§ Records to process:
--- START ---

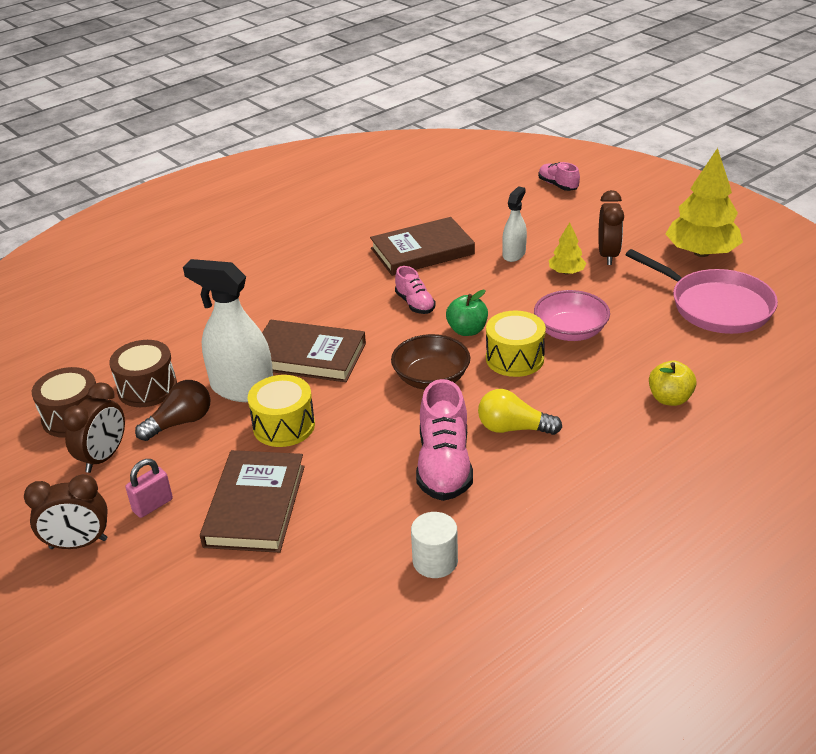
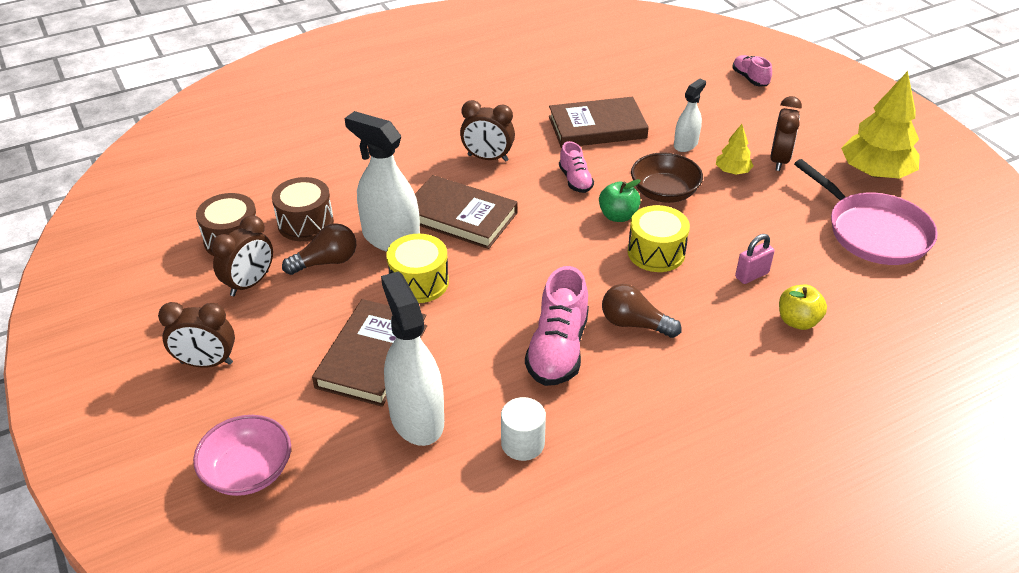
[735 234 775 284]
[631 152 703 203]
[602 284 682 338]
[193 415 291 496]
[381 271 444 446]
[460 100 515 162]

--- END ---
--- START ---

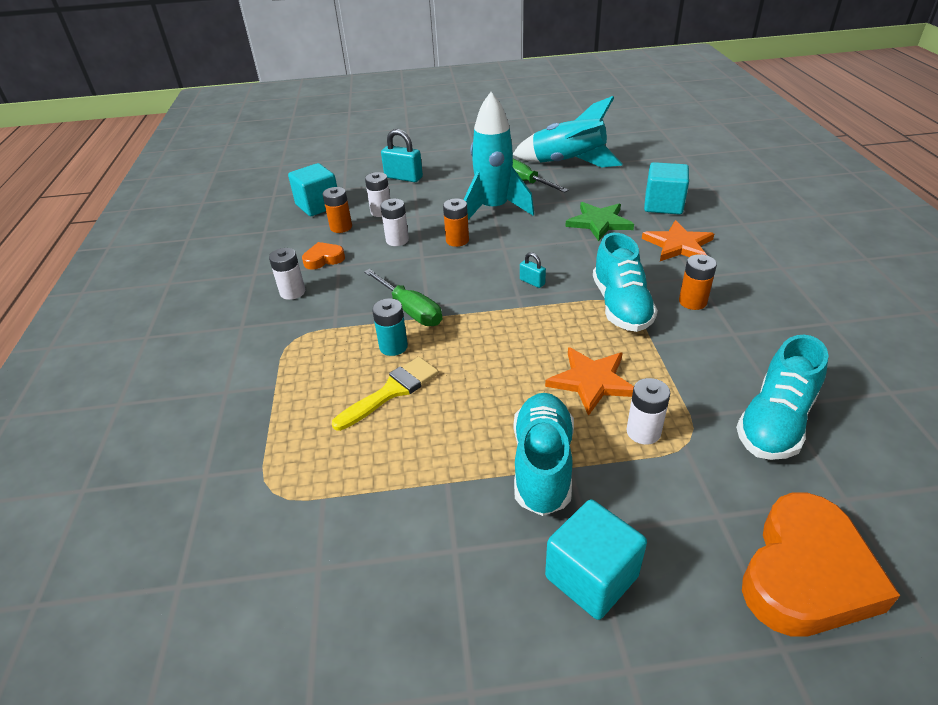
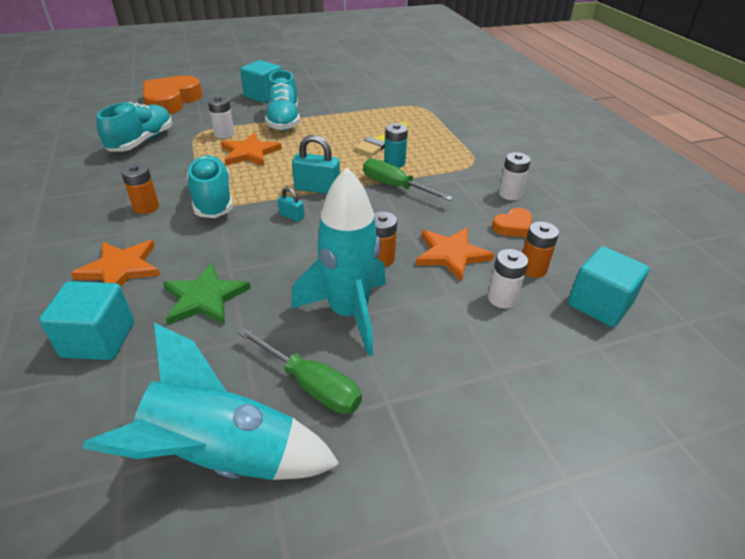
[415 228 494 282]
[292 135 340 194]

--- END ---
--- START ---

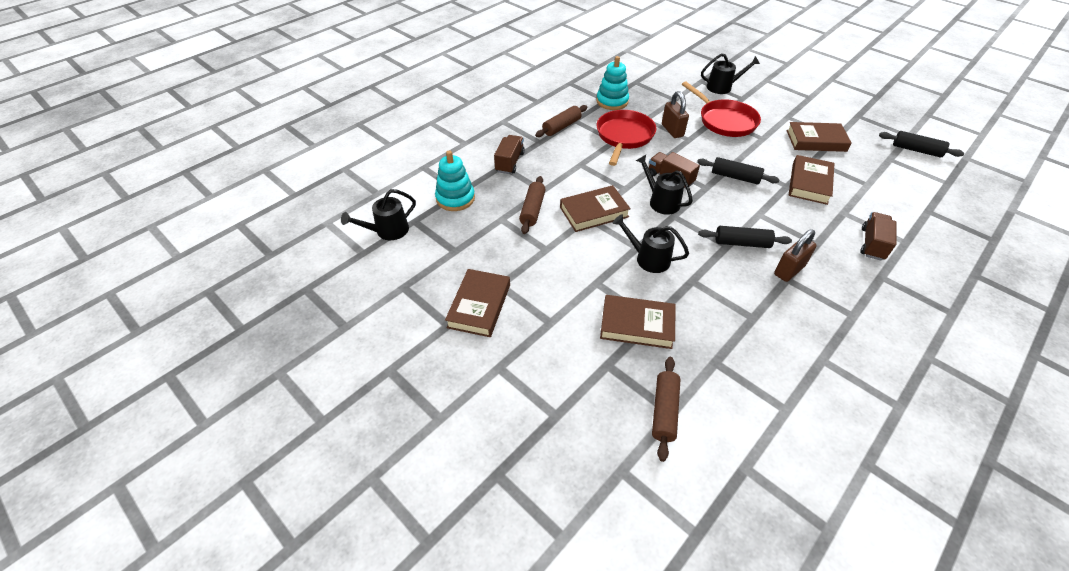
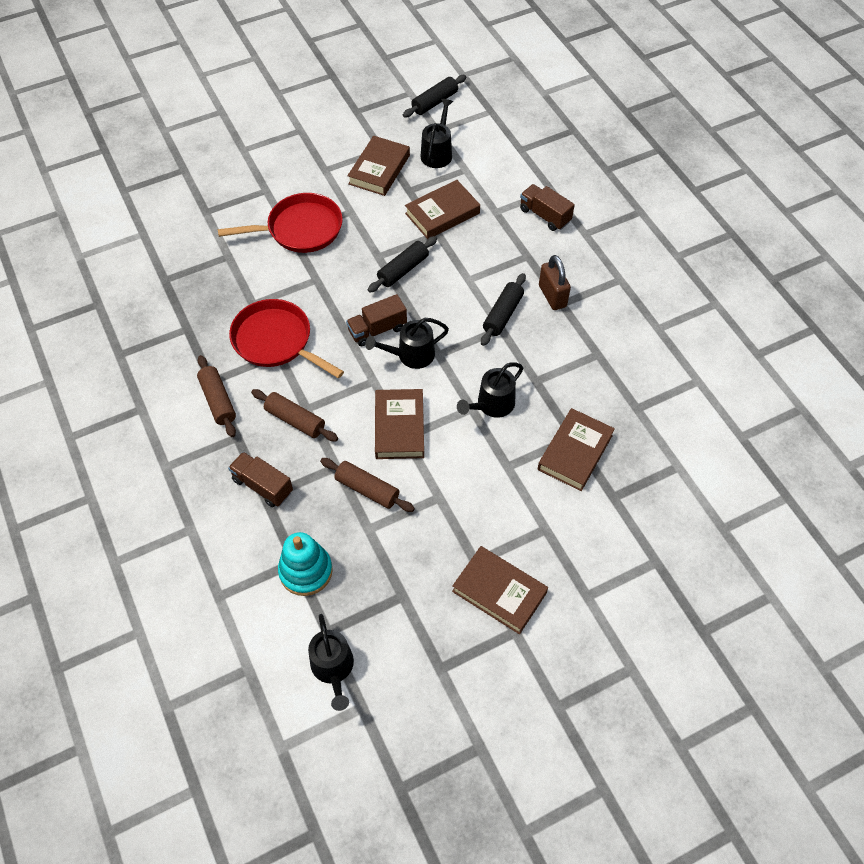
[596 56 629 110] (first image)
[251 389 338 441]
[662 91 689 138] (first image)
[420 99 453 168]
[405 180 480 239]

--- END ---

Retype only the stretch of lines above starting at the one with "[662 91 689 138] (first image)" and stopping at the one with "[405 180 480 239]", exactly as written, with both kept.

§ Answer area:
[662 91 689 138] (first image)
[420 99 453 168]
[405 180 480 239]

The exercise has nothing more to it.